* **Material for the task**
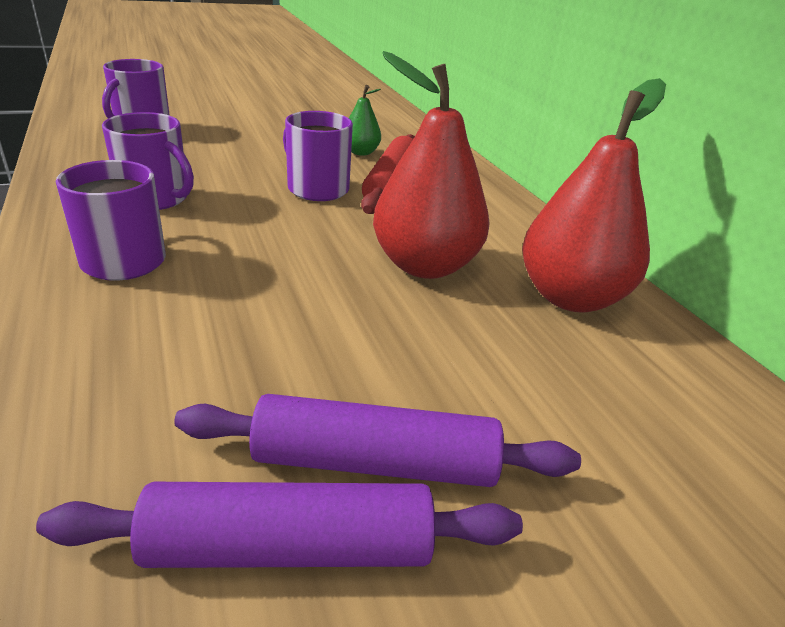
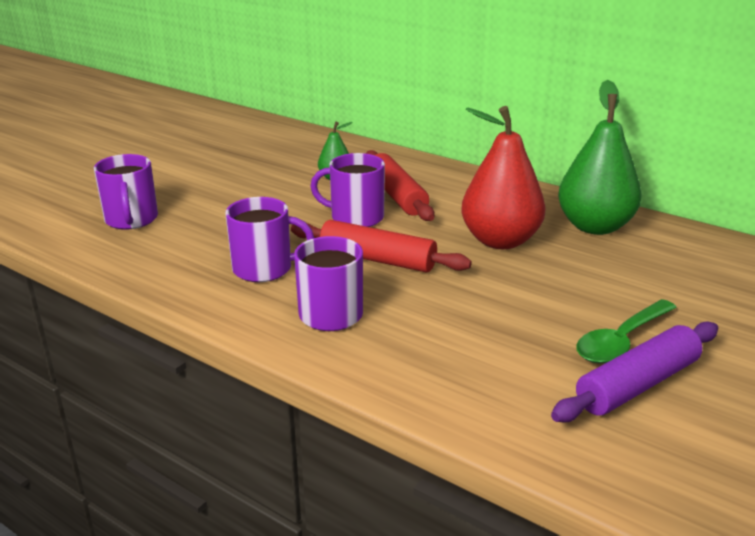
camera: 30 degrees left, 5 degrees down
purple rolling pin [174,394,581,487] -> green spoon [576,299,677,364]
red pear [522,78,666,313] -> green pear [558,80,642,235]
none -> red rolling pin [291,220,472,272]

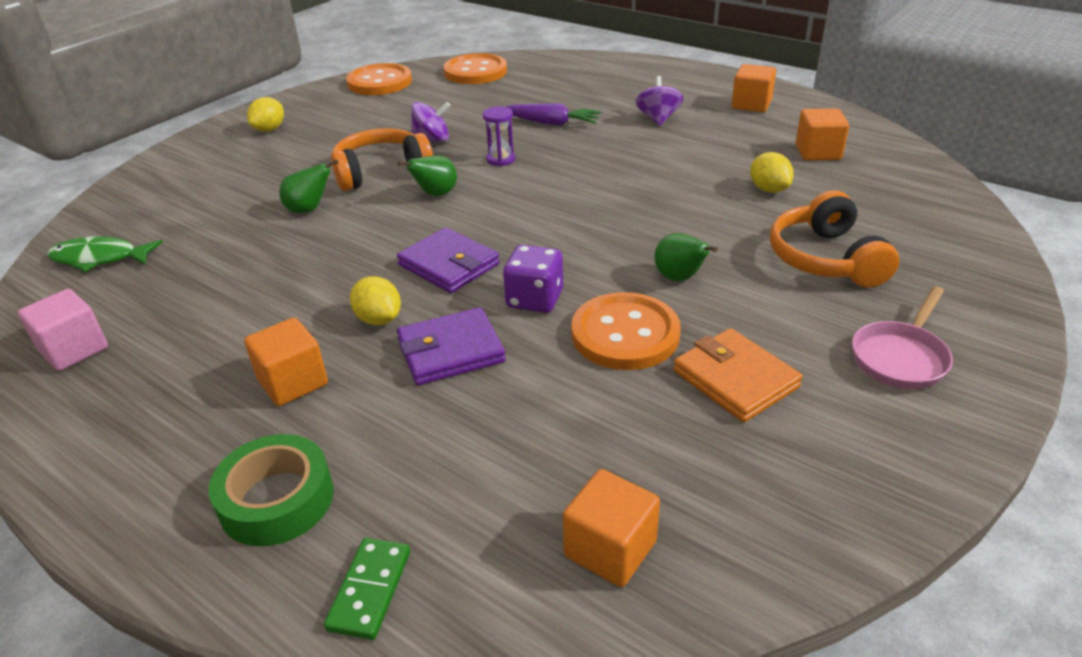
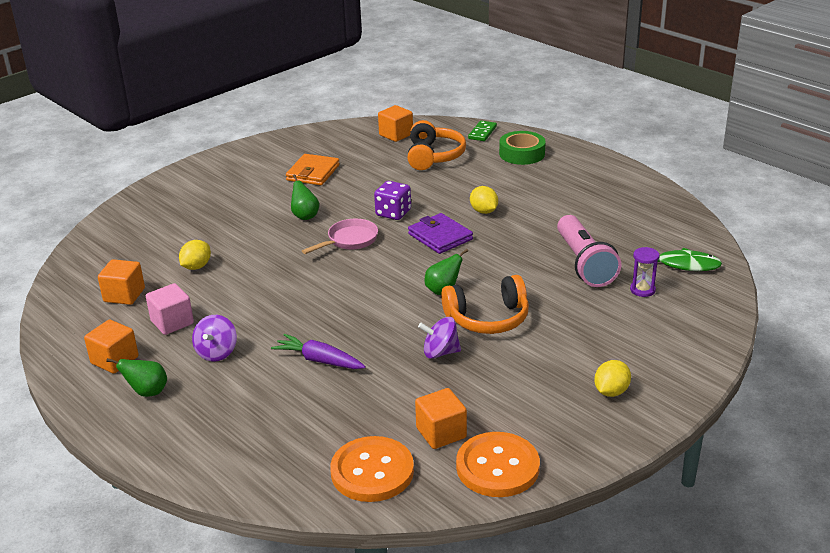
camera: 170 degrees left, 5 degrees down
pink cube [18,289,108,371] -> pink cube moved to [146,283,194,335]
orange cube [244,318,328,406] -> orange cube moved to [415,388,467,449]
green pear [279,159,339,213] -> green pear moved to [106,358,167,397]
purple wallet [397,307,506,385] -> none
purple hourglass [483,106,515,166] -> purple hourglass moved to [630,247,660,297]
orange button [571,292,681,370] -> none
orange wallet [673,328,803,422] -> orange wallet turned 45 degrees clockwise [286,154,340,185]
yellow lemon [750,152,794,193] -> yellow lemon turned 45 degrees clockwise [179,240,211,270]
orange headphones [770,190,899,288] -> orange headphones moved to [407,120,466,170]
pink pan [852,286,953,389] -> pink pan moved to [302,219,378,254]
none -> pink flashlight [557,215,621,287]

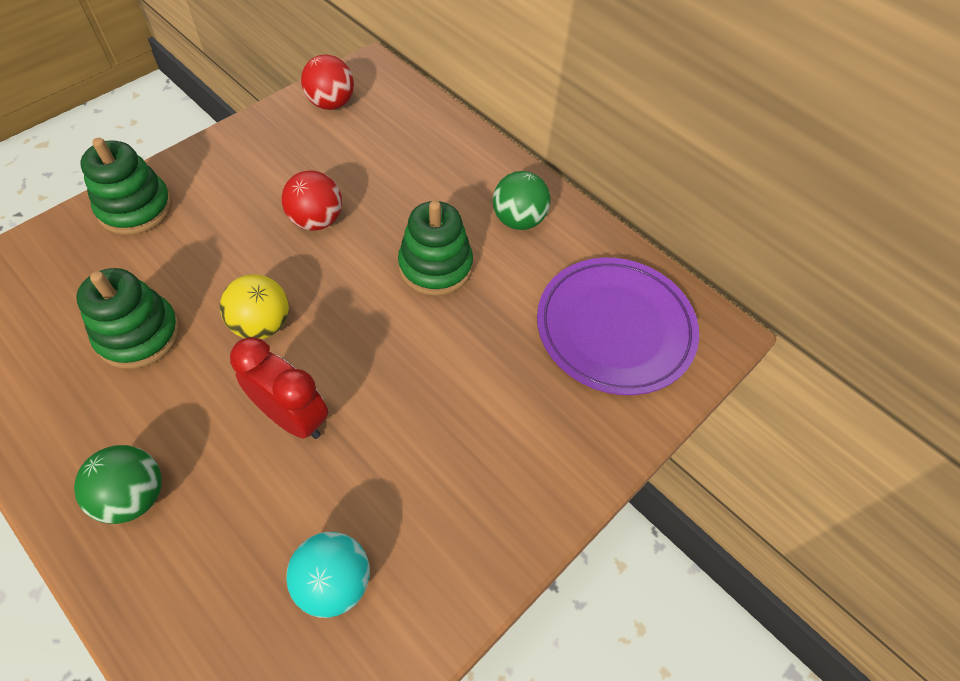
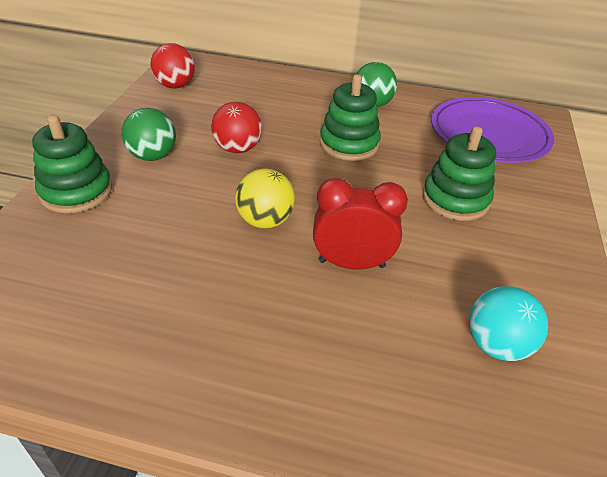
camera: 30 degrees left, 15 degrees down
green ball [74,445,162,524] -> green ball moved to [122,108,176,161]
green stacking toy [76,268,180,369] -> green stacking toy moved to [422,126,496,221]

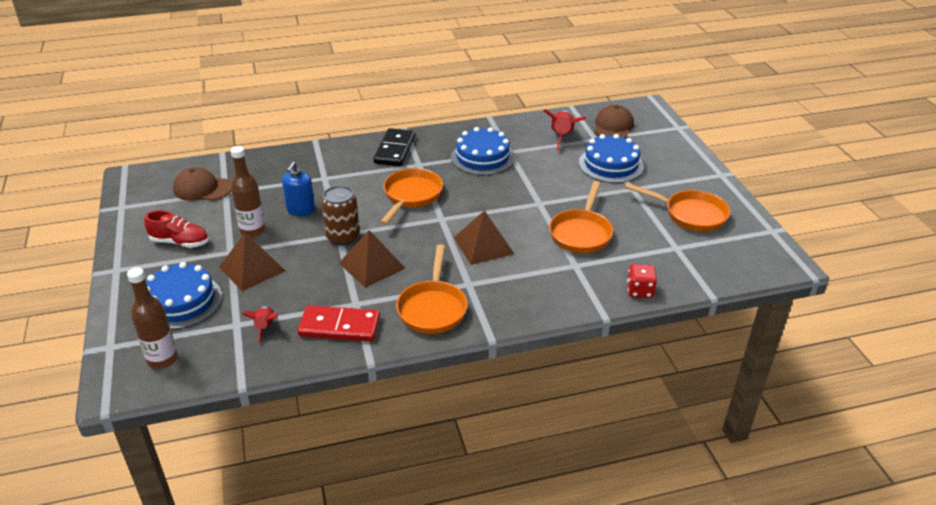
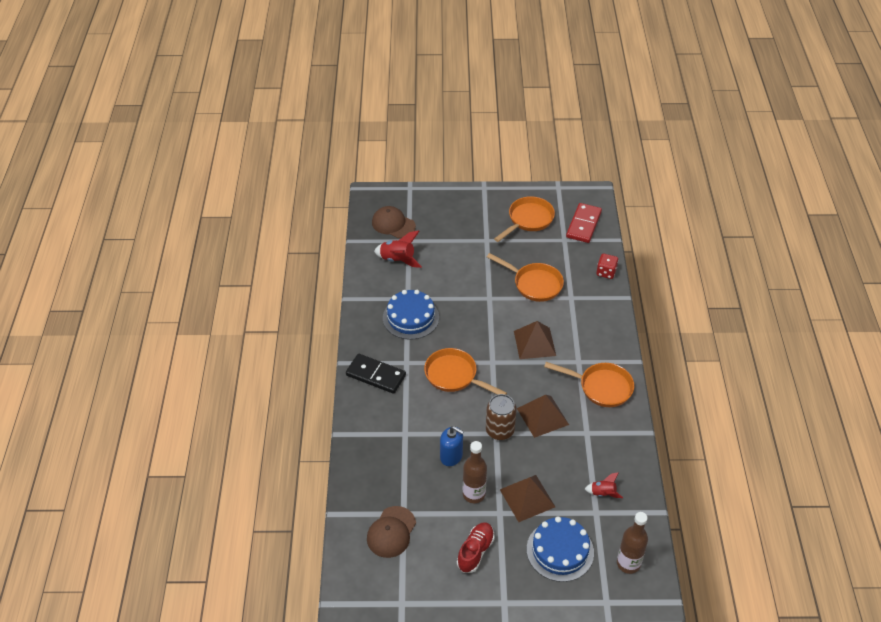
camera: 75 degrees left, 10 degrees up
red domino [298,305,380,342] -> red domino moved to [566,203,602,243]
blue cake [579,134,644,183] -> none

* **What the exercise asks**
Go line by line through the data and copy any that contain "green".

* **Answer box**
purple rolling pin [174,394,581,487] -> green spoon [576,299,677,364]
red pear [522,78,666,313] -> green pear [558,80,642,235]
green pear [279,159,339,213] -> green pear moved to [106,358,167,397]
green ball [74,445,162,524] -> green ball moved to [122,108,176,161]
green stacking toy [76,268,180,369] -> green stacking toy moved to [422,126,496,221]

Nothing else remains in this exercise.